As soon as the line containing "(445, 180) = (475, 265): black" appears in the material below, start returning lines exactly, and end with the line containing "(617, 117) = (558, 141): white".

**DATA SHOWN:**
+--

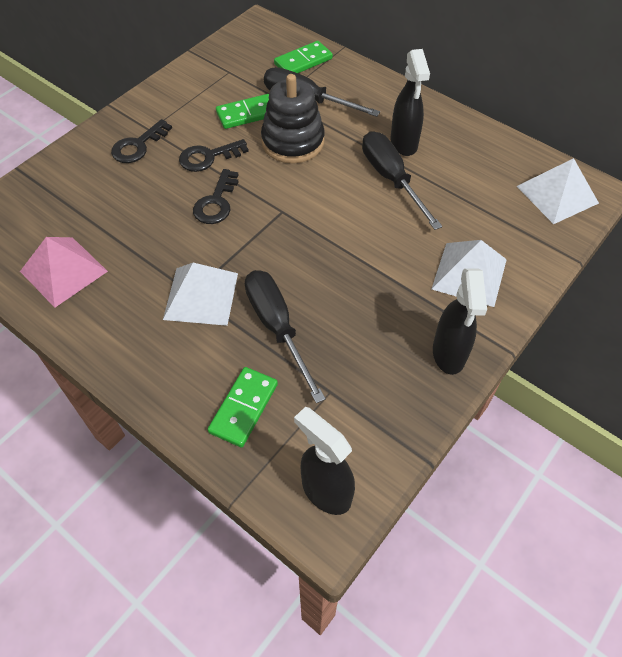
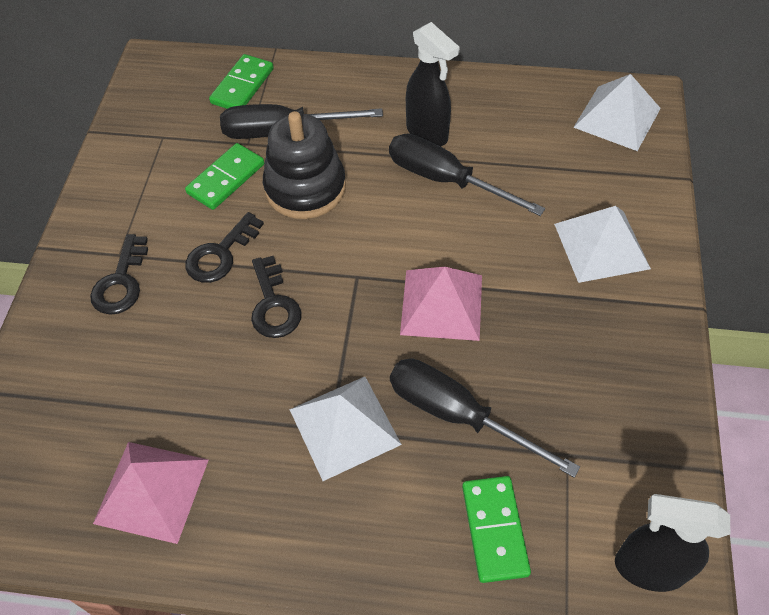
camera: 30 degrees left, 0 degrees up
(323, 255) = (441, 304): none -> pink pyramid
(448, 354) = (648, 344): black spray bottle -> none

+--

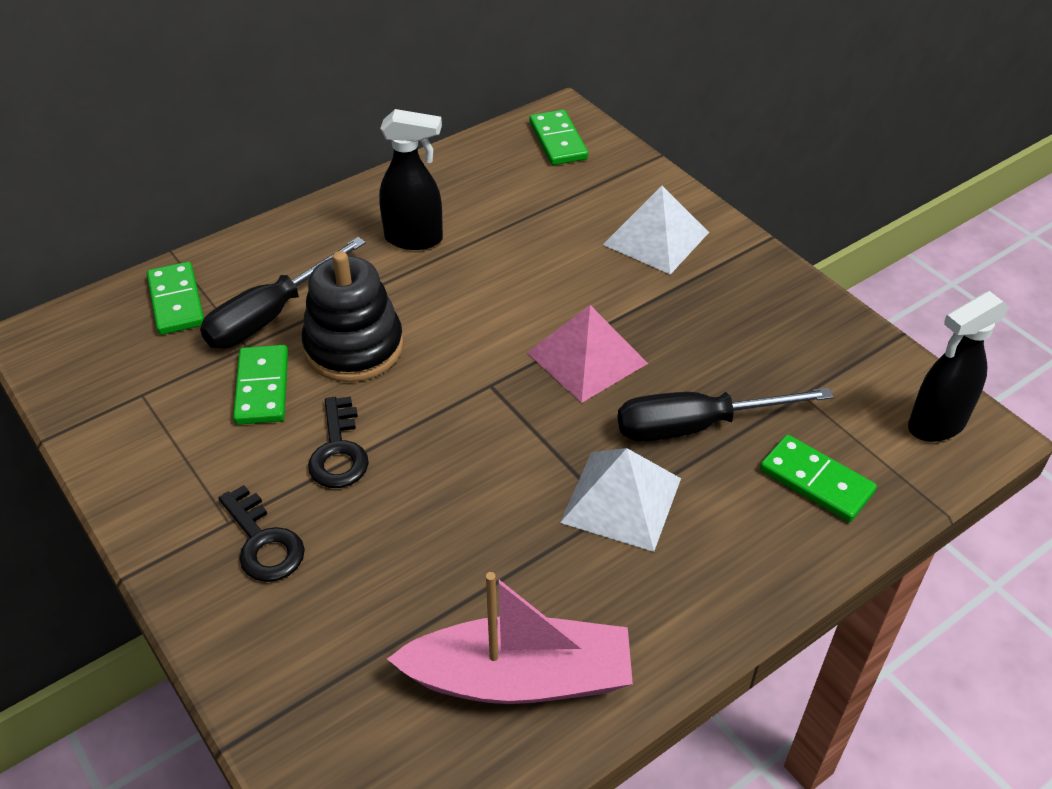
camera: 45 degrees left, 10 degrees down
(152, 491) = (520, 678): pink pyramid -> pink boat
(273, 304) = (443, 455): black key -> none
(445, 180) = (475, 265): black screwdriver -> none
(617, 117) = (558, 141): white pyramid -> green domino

+--

**COMPLETED TASK:**
(445, 180) = (475, 265): black screwdriver -> none
(617, 117) = (558, 141): white pyramid -> green domino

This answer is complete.